§ WHAT TO PRODUCE: Find the word "réveil" in the listing, and copy out each line where it turns up.

Segment Start: SOURCE MATERIAL

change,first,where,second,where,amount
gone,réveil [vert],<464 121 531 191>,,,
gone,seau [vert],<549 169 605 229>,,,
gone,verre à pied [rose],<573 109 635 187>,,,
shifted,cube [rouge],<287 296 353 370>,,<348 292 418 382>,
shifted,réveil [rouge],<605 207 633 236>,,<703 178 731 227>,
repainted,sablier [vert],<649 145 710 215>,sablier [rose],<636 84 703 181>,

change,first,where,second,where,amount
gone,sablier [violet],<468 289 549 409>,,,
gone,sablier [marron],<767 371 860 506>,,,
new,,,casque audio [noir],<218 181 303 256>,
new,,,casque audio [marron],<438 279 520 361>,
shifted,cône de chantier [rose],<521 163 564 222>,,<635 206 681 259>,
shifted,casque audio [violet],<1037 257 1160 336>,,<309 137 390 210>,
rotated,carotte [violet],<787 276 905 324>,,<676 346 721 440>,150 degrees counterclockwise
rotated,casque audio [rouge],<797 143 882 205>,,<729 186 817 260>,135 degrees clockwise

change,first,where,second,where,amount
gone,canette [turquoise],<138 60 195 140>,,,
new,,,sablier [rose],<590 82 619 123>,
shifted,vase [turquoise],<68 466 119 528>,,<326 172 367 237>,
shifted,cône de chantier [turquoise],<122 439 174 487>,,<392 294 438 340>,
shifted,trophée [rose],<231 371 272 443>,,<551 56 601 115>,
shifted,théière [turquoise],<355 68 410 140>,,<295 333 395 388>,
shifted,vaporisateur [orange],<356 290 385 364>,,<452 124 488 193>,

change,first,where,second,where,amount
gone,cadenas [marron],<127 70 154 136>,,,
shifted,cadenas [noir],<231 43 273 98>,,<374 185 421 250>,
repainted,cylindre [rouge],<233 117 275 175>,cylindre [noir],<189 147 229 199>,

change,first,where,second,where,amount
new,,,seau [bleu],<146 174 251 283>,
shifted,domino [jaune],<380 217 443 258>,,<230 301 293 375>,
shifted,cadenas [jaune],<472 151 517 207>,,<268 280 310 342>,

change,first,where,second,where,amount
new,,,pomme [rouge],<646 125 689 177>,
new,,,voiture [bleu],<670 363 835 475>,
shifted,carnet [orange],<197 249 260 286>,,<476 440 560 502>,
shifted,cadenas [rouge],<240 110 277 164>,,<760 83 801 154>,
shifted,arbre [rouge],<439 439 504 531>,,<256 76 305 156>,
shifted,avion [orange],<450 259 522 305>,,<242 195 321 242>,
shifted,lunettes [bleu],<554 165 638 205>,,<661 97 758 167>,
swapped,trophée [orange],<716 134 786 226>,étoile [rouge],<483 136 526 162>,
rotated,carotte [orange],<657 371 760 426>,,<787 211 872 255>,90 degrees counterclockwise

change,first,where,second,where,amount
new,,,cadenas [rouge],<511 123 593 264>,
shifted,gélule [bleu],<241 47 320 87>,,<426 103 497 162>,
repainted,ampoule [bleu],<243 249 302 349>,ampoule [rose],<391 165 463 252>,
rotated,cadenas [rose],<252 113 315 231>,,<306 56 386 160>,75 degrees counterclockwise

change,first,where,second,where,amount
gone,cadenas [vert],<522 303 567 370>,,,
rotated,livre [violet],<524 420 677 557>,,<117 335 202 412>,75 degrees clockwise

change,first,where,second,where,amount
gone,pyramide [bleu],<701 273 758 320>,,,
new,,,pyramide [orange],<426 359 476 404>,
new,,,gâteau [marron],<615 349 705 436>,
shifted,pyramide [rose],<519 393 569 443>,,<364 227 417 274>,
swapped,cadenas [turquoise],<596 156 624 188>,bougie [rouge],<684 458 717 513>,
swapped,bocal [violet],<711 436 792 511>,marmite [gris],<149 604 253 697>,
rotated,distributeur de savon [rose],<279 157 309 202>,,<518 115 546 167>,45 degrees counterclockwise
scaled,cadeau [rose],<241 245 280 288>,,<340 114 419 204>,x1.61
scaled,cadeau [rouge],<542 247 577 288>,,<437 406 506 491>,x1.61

Segment End: SOURCE MATERIAL

§ EXPECTED OUTPUT:
gone,réveil [vert],<464 121 531 191>,,,
shifted,réveil [rouge],<605 207 633 236>,,<703 178 731 227>,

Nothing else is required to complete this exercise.